** Opening Record set block **

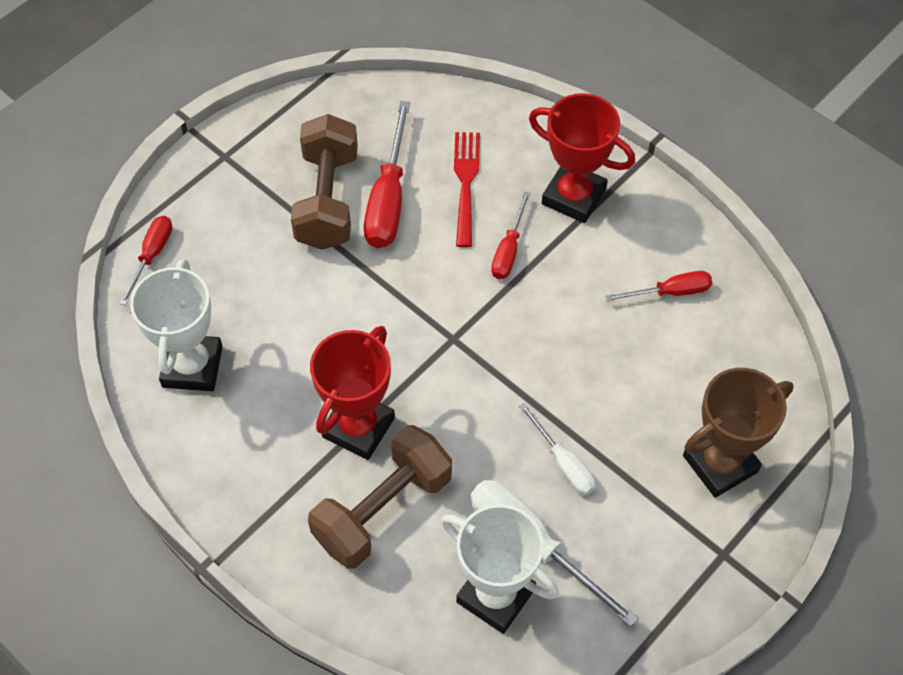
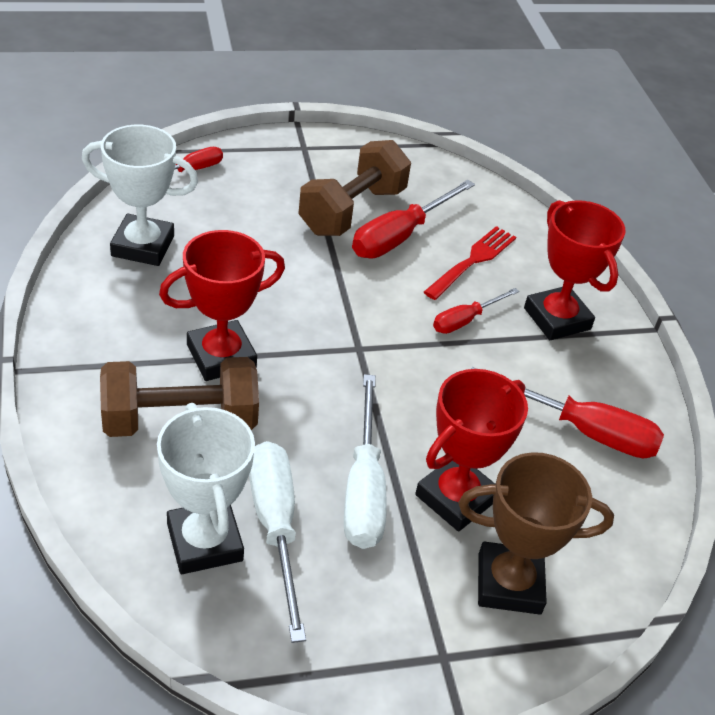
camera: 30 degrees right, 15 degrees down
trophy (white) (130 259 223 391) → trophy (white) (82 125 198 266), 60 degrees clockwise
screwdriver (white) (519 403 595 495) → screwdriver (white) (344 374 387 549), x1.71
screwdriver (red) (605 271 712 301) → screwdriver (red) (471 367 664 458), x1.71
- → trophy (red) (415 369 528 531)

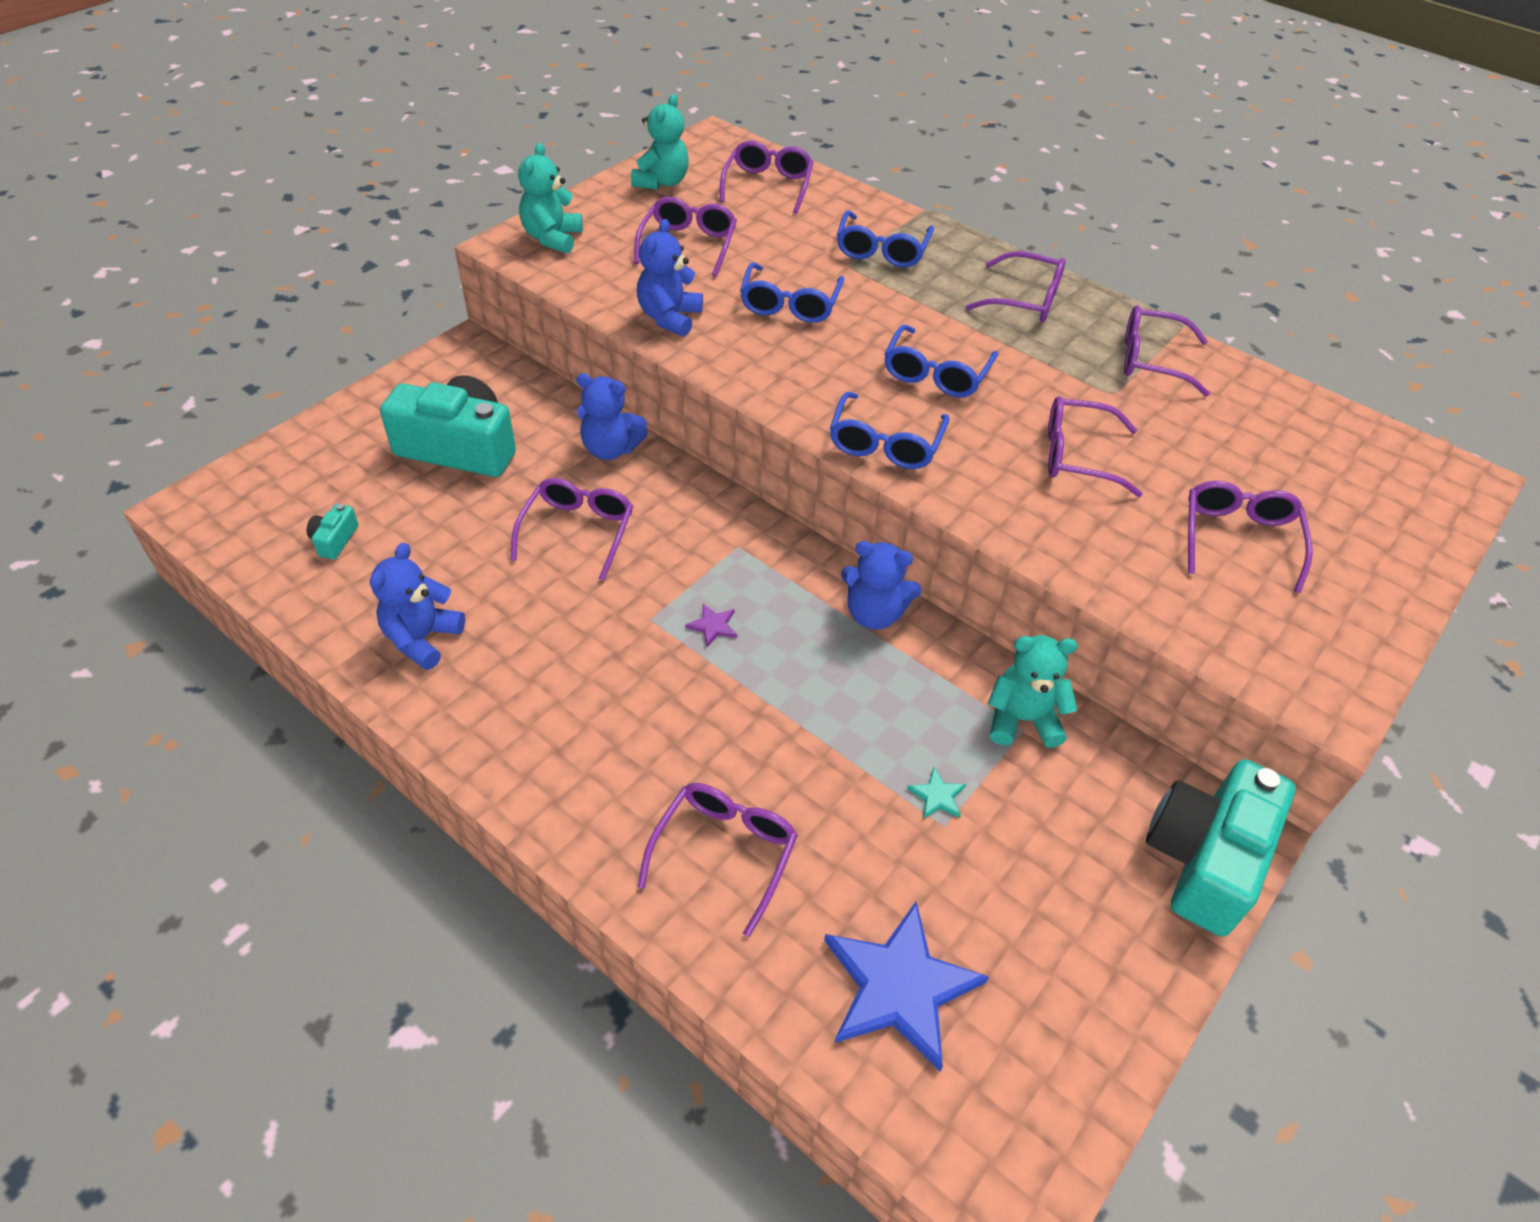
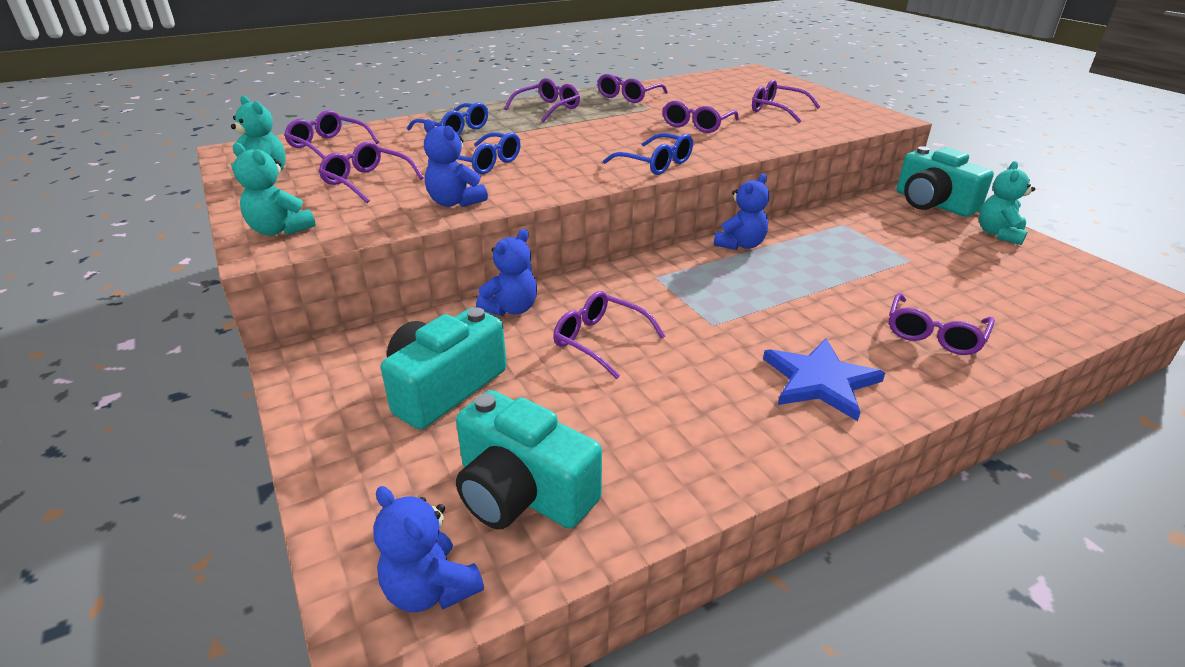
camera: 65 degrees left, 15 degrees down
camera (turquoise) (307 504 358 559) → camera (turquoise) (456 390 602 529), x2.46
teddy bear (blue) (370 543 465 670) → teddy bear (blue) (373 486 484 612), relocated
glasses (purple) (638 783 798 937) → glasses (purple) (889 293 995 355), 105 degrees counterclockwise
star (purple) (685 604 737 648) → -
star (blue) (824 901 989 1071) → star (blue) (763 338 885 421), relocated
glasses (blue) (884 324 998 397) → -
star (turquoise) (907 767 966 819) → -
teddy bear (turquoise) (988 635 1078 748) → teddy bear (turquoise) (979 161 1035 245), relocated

** Closing Record set block **

→ **Your objective**
The complete set of records should be written out again, pictures excluded.

→ **Problem solution**
camera: 30 degrees right, 15 degrees down
trophy (white) (130 259 223 391) → trophy (white) (82 125 198 266), 60 degrees clockwise
screwdriver (white) (519 403 595 495) → screwdriver (white) (344 374 387 549), x1.71
screwdriver (red) (605 271 712 301) → screwdriver (red) (471 367 664 458), x1.71
- → trophy (red) (415 369 528 531)

camera: 65 degrees left, 15 degrees down
camera (turquoise) (307 504 358 559) → camera (turquoise) (456 390 602 529), x2.46
teddy bear (blue) (370 543 465 670) → teddy bear (blue) (373 486 484 612), relocated
glasses (purple) (638 783 798 937) → glasses (purple) (889 293 995 355), 105 degrees counterclockwise
star (purple) (685 604 737 648) → -
star (blue) (824 901 989 1071) → star (blue) (763 338 885 421), relocated
glasses (blue) (884 324 998 397) → -
star (turquoise) (907 767 966 819) → -
teddy bear (turquoise) (988 635 1078 748) → teddy bear (turquoise) (979 161 1035 245), relocated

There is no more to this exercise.